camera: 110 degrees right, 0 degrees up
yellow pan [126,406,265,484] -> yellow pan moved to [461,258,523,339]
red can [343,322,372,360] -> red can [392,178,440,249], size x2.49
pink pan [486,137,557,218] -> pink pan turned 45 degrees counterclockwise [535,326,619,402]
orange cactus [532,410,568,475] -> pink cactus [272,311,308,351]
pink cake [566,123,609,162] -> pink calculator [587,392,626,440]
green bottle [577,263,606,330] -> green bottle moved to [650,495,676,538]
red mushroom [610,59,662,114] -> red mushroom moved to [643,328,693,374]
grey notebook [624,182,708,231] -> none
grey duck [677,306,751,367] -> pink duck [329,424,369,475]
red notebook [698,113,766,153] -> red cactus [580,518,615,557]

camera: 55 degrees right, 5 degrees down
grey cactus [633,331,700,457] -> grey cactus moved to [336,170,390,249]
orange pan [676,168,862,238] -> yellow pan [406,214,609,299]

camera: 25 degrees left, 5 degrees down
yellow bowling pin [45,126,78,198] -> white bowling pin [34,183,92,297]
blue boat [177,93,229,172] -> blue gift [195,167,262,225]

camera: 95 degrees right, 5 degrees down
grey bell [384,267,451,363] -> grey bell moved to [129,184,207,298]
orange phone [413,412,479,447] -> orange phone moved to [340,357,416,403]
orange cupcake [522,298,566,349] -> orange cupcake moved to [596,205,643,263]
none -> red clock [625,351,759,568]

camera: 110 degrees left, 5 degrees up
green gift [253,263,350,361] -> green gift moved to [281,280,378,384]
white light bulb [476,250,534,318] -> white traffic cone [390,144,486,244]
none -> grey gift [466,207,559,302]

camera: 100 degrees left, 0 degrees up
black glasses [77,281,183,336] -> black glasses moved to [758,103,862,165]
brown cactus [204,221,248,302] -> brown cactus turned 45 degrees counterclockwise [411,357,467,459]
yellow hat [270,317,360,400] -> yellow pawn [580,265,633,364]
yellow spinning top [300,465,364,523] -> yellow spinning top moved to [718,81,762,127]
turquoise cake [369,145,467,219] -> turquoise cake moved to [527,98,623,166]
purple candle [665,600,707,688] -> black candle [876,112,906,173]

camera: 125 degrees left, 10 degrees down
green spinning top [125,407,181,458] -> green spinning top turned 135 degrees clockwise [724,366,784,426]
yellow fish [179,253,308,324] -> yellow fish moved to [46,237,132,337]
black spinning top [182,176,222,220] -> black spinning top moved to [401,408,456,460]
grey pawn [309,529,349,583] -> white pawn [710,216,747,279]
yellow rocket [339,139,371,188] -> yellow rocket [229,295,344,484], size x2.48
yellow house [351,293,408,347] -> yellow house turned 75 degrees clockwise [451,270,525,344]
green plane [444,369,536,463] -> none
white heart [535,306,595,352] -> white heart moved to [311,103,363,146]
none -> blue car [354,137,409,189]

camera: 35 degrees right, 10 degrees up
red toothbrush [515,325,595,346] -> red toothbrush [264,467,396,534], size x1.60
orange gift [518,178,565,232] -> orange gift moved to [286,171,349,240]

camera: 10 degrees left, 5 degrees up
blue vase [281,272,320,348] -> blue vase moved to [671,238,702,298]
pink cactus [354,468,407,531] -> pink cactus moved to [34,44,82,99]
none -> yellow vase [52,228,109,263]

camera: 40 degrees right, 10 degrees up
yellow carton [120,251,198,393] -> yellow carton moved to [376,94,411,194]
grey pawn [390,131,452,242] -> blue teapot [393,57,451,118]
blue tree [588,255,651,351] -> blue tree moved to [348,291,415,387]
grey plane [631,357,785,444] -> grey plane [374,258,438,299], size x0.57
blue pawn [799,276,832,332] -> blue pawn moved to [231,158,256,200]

------------------------------------

Exercise directions: Write out each line exactly, beginning at the one with "green plane [444,369,536,463] -> none" and ending at the final line of the records above, with nothing added.

Written solution:
green plane [444,369,536,463] -> none
white heart [535,306,595,352] -> white heart moved to [311,103,363,146]
none -> blue car [354,137,409,189]

camera: 35 degrees right, 10 degrees up
red toothbrush [515,325,595,346] -> red toothbrush [264,467,396,534], size x1.60
orange gift [518,178,565,232] -> orange gift moved to [286,171,349,240]

camera: 10 degrees left, 5 degrees up
blue vase [281,272,320,348] -> blue vase moved to [671,238,702,298]
pink cactus [354,468,407,531] -> pink cactus moved to [34,44,82,99]
none -> yellow vase [52,228,109,263]

camera: 40 degrees right, 10 degrees up
yellow carton [120,251,198,393] -> yellow carton moved to [376,94,411,194]
grey pawn [390,131,452,242] -> blue teapot [393,57,451,118]
blue tree [588,255,651,351] -> blue tree moved to [348,291,415,387]
grey plane [631,357,785,444] -> grey plane [374,258,438,299], size x0.57
blue pawn [799,276,832,332] -> blue pawn moved to [231,158,256,200]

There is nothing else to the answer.